DATA FOR REVIEW:
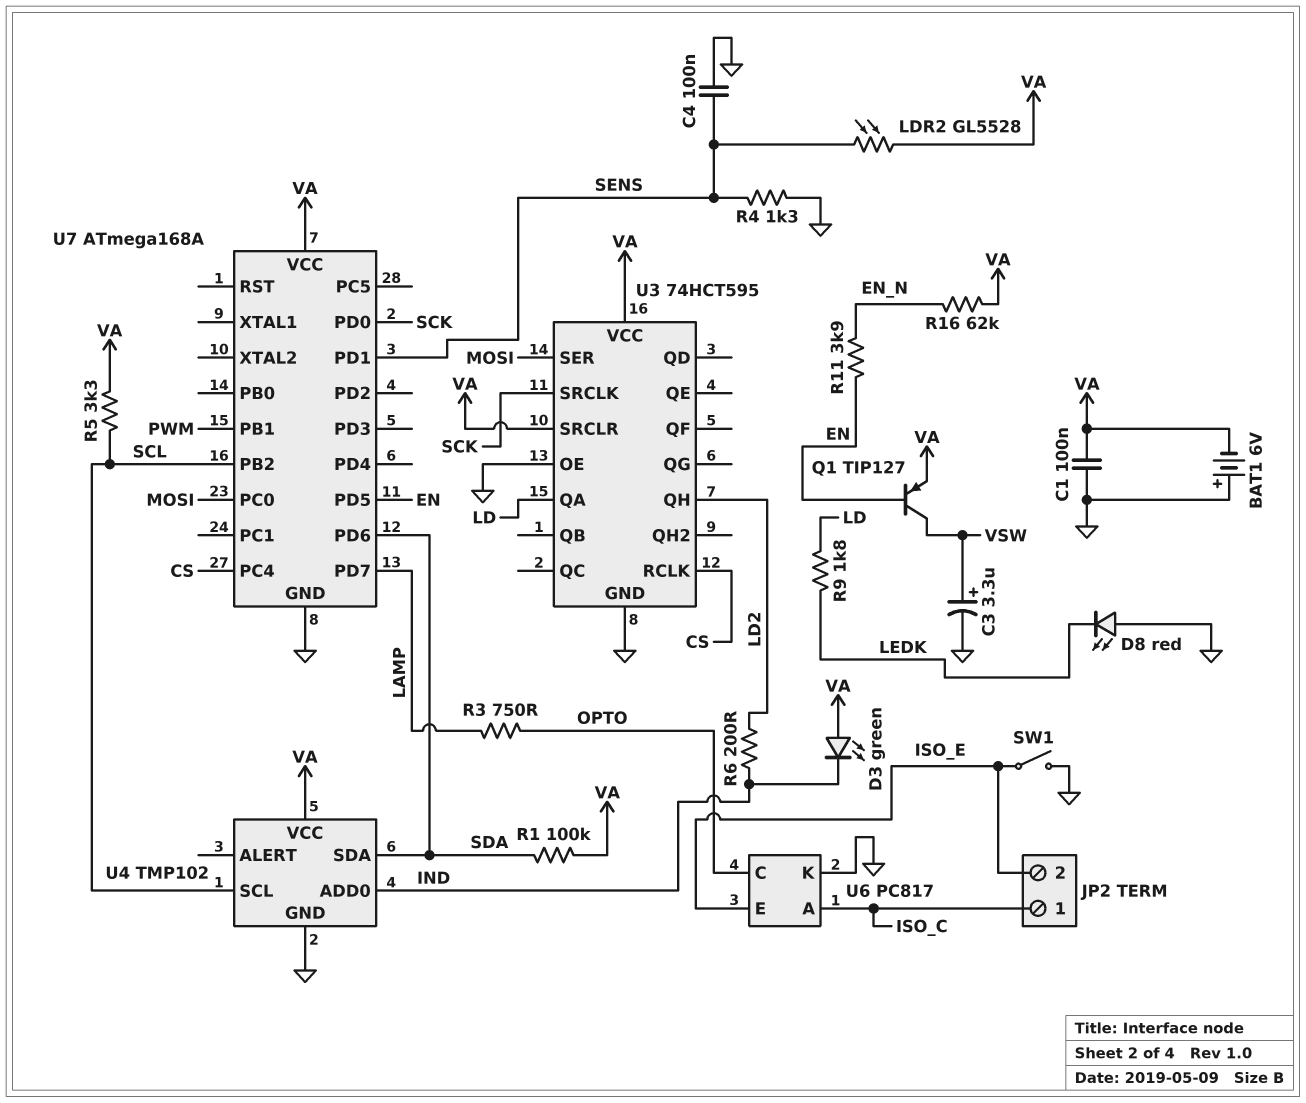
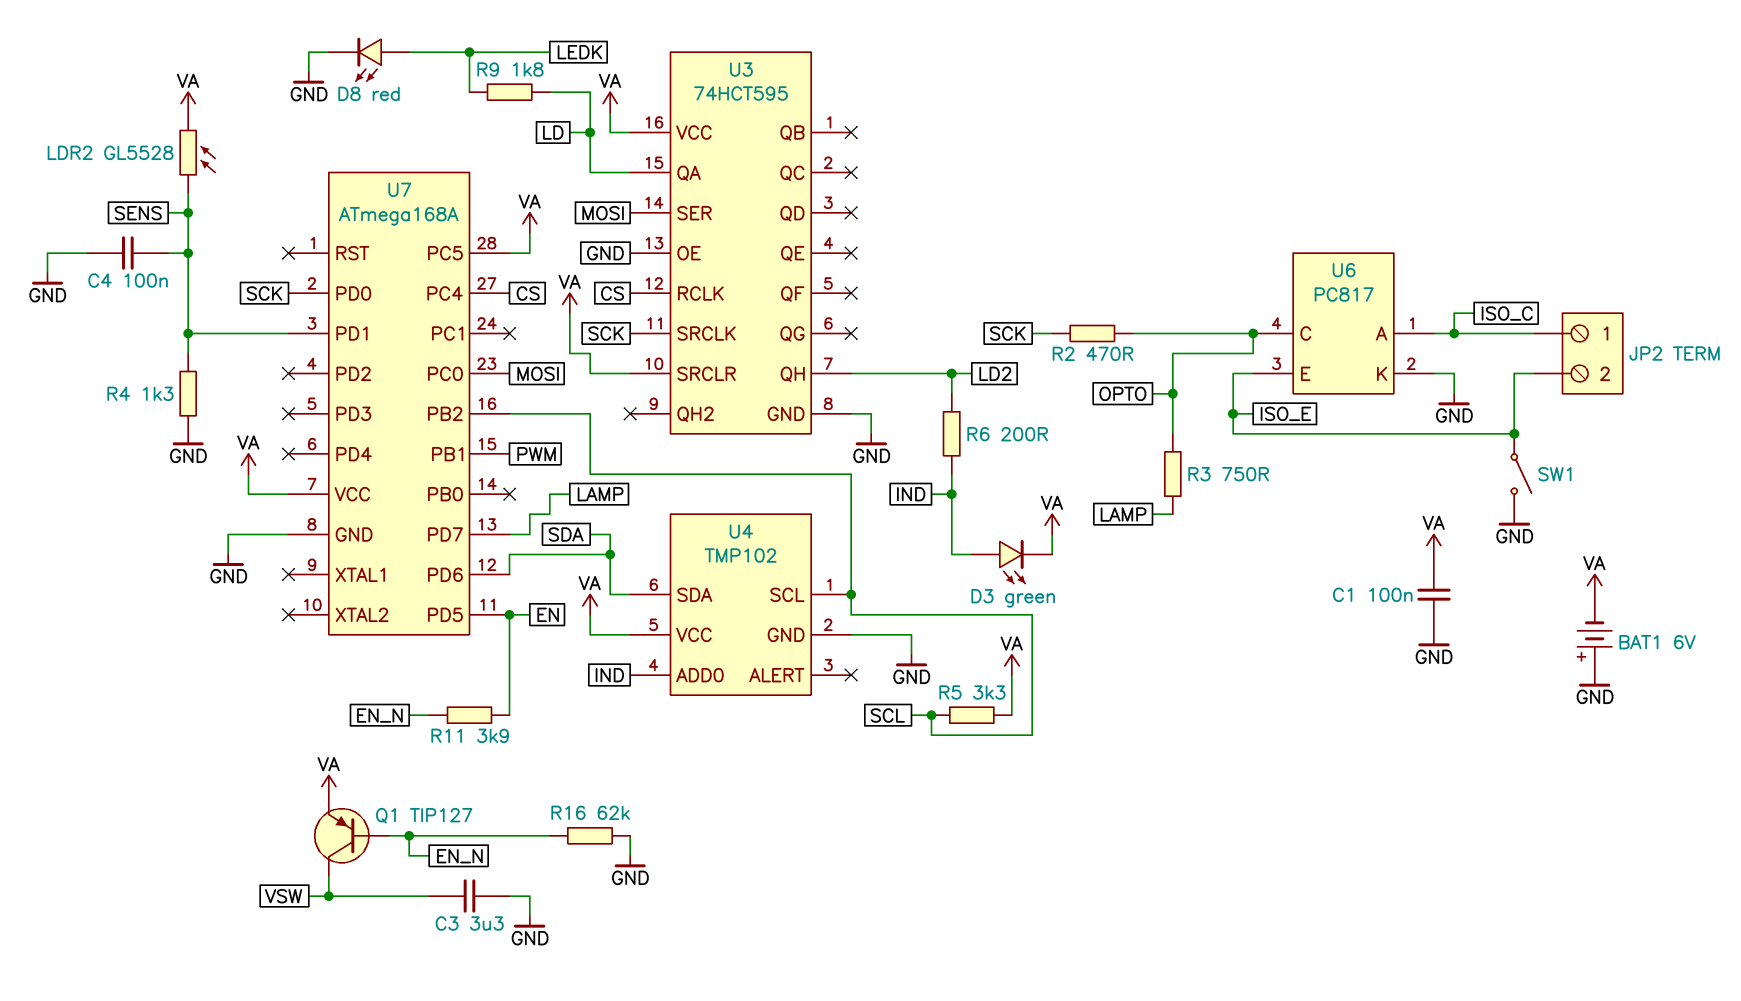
C3: 3.3uF (plus VSW, minus GND) -> 3.3uF (GND, VSW)
D3: LED green (A VA, K IND) -> LED green (A IND, K VA)
D8: LED red (A GND, K LEDK) -> LED red (A LEDK, K GND)
Q1: PNP TIP127 (B EN, C VSW, E VA) -> PNP TIP127 (B EN_N, C VSW, E VA)
R1: 100k (SDA, VA) -> none
R2: none -> 470 (OPTO, SCK)
R16: 62k (EN_N, VA) -> 62k (EN_N, GND)
U7 pin PC5: none -> VA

PROBLEM TO WORK ON:
Look over the entries above. Copy every line that contains the word "none".

PROBLEM SOLUTION:
R1: 100k (SDA, VA) -> none
R2: none -> 470 (OPTO, SCK)
U7 pin PC5: none -> VA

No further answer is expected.